═══ Provided records ═══

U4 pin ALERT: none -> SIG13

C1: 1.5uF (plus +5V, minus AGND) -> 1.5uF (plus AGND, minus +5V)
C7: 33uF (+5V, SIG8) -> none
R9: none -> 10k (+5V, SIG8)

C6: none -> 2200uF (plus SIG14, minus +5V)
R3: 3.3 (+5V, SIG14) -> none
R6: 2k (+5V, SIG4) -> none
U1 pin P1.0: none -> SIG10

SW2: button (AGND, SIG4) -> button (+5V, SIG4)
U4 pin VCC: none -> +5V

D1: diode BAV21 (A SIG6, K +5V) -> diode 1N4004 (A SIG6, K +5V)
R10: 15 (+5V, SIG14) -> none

═══

- About this exercise: In the records above, find each line that holds the word "AGND"; copy all such lines.

- Written solution:
C1: 1.5uF (plus +5V, minus AGND) -> 1.5uF (plus AGND, minus +5V)
SW2: button (AGND, SIG4) -> button (+5V, SIG4)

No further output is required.